====== PROVIDED DATA ======

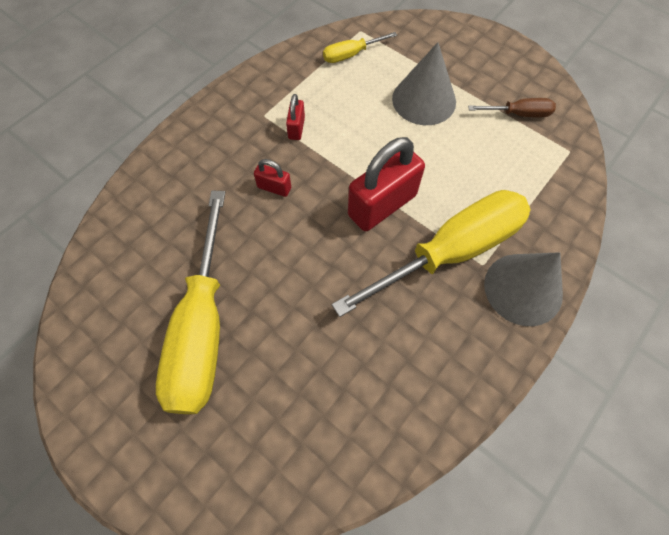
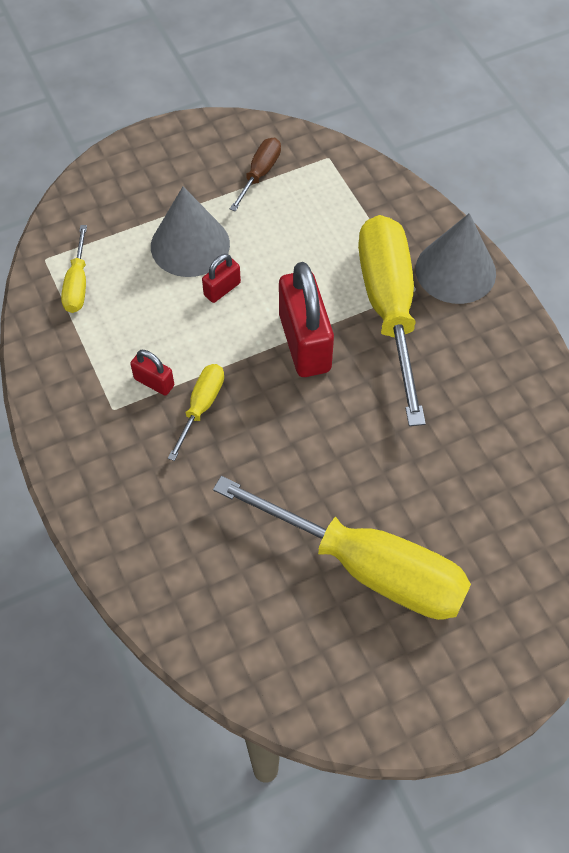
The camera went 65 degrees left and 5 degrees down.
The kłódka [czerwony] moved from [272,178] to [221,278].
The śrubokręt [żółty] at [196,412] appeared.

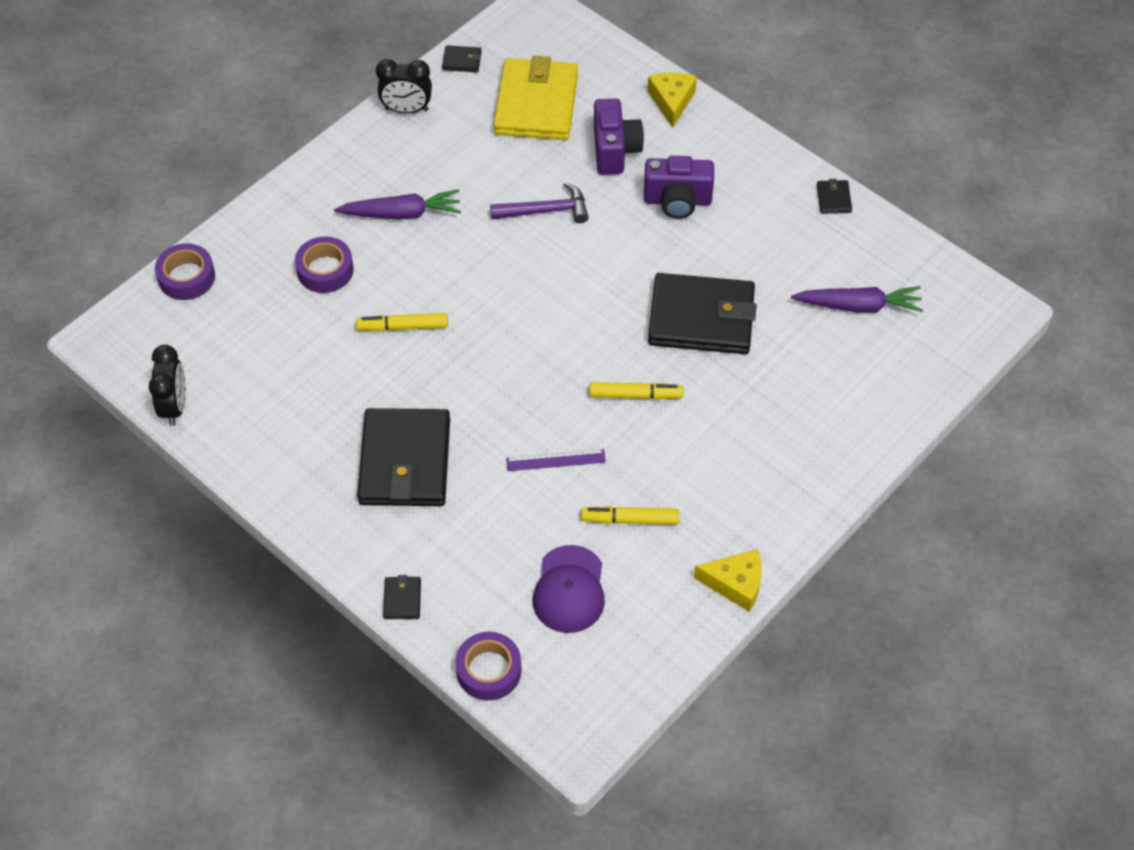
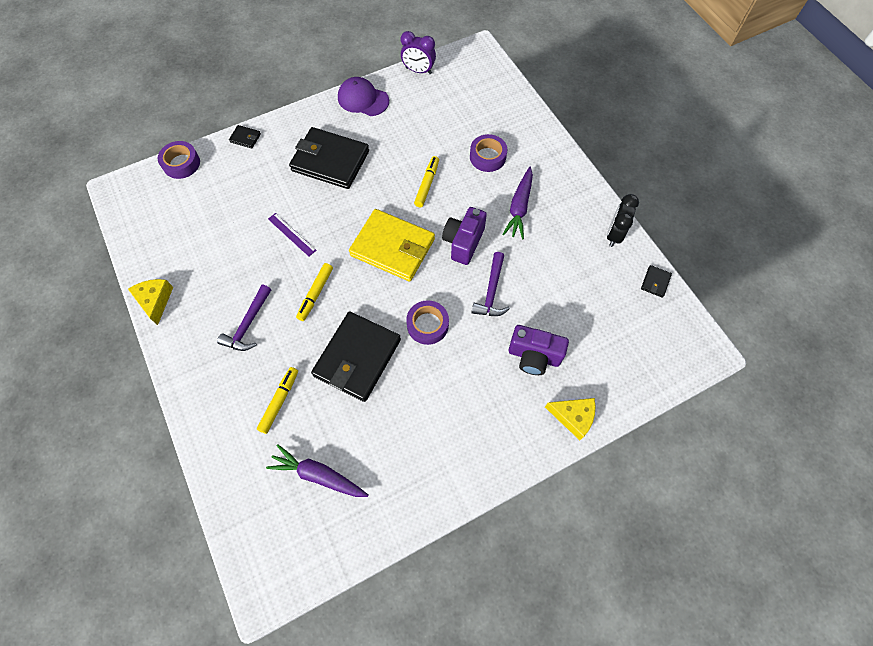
The camera went 110 degrees right and 10 degrees up.
The budzik [czarny] at [167,385] became the budzik [fioletowy] at [418,52].
The taśma klejąca [fioletowy] moved from [185,271] to [427,322].
The portfel [żółty] moved from [536,98] to [392,245].
The linijka [fioletowy] at [556,460] turned 60 degrees counterclockwise.
The czapka [fioletowy] moved from [569,589] to [363,96].
The flamaster [żółty] moved from [630,515] to [277,400].
The aparat fotograficzny [fioletowy] moved from [679,187] to [464,236].
The ser [żółty] at [728,580] turned 135 degrees clockwise.
The marchewka [fioletowy] at [857,299] turned 90 degrees clockwise.
The portfel [czarny] at [834,196] disappeared.
The młotek [fioletowy] at [244,318] appeared.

======

#### BRIEF:
Give the material again exactly as it is, but keep the pictures out.

#### TASK ANSWER:
The camera went 65 degrees left and 5 degrees down.
The kłódka [czerwony] moved from [272,178] to [221,278].
The śrubokręt [żółty] at [196,412] appeared.

The camera went 110 degrees right and 10 degrees up.
The budzik [czarny] at [167,385] became the budzik [fioletowy] at [418,52].
The taśma klejąca [fioletowy] moved from [185,271] to [427,322].
The portfel [żółty] moved from [536,98] to [392,245].
The linijka [fioletowy] at [556,460] turned 60 degrees counterclockwise.
The czapka [fioletowy] moved from [569,589] to [363,96].
The flamaster [żółty] moved from [630,515] to [277,400].
The aparat fotograficzny [fioletowy] moved from [679,187] to [464,236].
The ser [żółty] at [728,580] turned 135 degrees clockwise.
The marchewka [fioletowy] at [857,299] turned 90 degrees clockwise.
The portfel [czarny] at [834,196] disappeared.
The młotek [fioletowy] at [244,318] appeared.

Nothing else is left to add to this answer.